** EXERCISE **
Copy the listing below, swapping "Identify the location of" for "Find the position of" and keeping everything else unchanged.

----- RAW DATA

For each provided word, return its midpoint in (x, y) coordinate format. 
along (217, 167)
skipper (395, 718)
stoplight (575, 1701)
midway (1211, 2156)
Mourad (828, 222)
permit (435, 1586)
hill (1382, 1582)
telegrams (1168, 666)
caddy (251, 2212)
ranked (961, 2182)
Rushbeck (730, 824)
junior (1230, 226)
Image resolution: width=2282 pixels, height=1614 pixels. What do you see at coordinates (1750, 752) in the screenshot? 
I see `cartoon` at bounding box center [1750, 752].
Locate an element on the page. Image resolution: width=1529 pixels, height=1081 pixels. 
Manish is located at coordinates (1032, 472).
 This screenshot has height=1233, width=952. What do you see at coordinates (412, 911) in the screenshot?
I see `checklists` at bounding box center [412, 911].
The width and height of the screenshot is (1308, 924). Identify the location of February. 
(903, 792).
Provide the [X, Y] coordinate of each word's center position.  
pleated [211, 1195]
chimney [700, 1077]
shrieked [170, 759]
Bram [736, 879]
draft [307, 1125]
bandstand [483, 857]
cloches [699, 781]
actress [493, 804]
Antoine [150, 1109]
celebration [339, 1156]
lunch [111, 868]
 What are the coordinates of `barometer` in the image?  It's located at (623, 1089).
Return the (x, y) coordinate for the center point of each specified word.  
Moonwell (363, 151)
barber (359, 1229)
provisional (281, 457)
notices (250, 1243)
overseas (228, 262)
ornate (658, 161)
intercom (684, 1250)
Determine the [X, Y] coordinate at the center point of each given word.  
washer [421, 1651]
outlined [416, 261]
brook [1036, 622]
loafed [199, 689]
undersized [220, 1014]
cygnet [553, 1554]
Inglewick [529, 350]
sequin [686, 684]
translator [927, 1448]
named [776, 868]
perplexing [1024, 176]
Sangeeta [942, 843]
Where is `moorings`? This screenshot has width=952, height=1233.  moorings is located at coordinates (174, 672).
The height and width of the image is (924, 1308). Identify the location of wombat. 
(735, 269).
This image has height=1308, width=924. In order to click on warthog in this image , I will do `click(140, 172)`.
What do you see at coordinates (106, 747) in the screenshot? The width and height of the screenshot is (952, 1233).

----------

** ANSWER **
For each provided word, return its midpoint in (x, y) coordinate format. 
along (217, 167)
skipper (395, 718)
stoplight (575, 1701)
midway (1211, 2156)
Mourad (828, 222)
permit (435, 1586)
hill (1382, 1582)
telegrams (1168, 666)
caddy (251, 2212)
ranked (961, 2182)
Rushbeck (730, 824)
junior (1230, 226)
Image resolution: width=2282 pixels, height=1614 pixels. What do you see at coordinates (1750, 752) in the screenshot? 
I see `cartoon` at bounding box center [1750, 752].
Locate an element on the page. Image resolution: width=1529 pixels, height=1081 pixels. 
Manish is located at coordinates (1032, 472).
 This screenshot has height=1233, width=952. What do you see at coordinates (412, 911) in the screenshot?
I see `checklists` at bounding box center [412, 911].
The width and height of the screenshot is (1308, 924). Find the position of February. 
(903, 792).
Provide the [X, Y] coordinate of each word's center position.  
pleated [211, 1195]
chimney [700, 1077]
shrieked [170, 759]
Bram [736, 879]
draft [307, 1125]
bandstand [483, 857]
cloches [699, 781]
actress [493, 804]
Antoine [150, 1109]
celebration [339, 1156]
lunch [111, 868]
 What are the coordinates of `barometer` in the image?  It's located at (623, 1089).
Return the (x, y) coordinate for the center point of each specified word.  
Moonwell (363, 151)
barber (359, 1229)
provisional (281, 457)
notices (250, 1243)
overseas (228, 262)
ornate (658, 161)
intercom (684, 1250)
Determine the [X, Y] coordinate at the center point of each given word.  
washer [421, 1651]
outlined [416, 261]
brook [1036, 622]
loafed [199, 689]
undersized [220, 1014]
cygnet [553, 1554]
Inglewick [529, 350]
sequin [686, 684]
translator [927, 1448]
named [776, 868]
perplexing [1024, 176]
Sangeeta [942, 843]
Where is `moorings`? This screenshot has width=952, height=1233.  moorings is located at coordinates (174, 672).
The height and width of the image is (924, 1308). Find the position of wombat. 
(735, 269).
This image has height=1308, width=924. In order to click on warthog in this image , I will do `click(140, 172)`.
What do you see at coordinates (106, 747) in the screenshot? The width and height of the screenshot is (952, 1233).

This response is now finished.